> **GOAL OF THE EXERCISE**
Search the records for the string "gone" and return each line that has it.

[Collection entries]
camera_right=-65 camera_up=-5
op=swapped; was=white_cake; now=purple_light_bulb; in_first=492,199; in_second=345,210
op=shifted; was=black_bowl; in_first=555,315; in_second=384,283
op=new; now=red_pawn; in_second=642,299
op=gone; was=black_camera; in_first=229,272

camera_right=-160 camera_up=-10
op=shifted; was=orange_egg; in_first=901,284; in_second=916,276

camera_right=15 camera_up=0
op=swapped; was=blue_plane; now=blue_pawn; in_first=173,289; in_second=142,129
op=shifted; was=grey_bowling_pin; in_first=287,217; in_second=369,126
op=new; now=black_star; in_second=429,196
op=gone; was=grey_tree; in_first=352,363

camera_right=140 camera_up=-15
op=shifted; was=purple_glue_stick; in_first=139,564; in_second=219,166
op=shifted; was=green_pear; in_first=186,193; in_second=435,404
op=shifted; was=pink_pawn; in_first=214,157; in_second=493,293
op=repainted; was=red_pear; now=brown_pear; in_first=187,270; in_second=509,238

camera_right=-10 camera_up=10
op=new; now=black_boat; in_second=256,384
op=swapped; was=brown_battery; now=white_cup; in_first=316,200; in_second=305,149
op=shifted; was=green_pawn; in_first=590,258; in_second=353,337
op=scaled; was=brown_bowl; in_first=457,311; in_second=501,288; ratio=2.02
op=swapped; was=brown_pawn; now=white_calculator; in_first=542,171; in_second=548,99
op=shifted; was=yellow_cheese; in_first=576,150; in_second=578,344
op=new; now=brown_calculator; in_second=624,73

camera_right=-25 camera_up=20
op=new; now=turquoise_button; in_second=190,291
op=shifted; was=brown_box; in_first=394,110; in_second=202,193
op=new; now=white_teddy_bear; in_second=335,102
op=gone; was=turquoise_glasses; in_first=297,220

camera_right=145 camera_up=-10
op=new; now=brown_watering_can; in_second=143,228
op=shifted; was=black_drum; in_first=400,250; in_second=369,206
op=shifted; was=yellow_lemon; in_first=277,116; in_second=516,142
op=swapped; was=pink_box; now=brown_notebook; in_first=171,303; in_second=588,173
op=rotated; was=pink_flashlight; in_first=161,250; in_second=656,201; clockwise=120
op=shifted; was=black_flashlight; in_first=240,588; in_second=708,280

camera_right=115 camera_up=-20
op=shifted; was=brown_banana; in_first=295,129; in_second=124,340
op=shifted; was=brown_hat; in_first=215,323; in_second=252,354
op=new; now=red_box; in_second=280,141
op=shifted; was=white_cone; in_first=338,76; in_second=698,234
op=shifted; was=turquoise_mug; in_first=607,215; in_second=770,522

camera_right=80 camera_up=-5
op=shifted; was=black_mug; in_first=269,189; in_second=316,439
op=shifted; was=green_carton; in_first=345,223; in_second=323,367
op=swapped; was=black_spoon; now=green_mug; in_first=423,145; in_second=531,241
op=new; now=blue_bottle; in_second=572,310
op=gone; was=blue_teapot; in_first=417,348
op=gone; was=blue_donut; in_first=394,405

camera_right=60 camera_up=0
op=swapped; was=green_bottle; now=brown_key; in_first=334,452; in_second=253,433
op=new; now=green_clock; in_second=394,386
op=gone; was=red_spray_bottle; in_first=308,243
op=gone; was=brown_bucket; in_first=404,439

> **TASK RESPONSE**
op=gone; was=black_camera; in_first=229,272
op=gone; was=grey_tree; in_first=352,363
op=gone; was=turquoise_glasses; in_first=297,220
op=gone; was=blue_teapot; in_first=417,348
op=gone; was=blue_donut; in_first=394,405
op=gone; was=red_spray_bottle; in_first=308,243
op=gone; was=brown_bucket; in_first=404,439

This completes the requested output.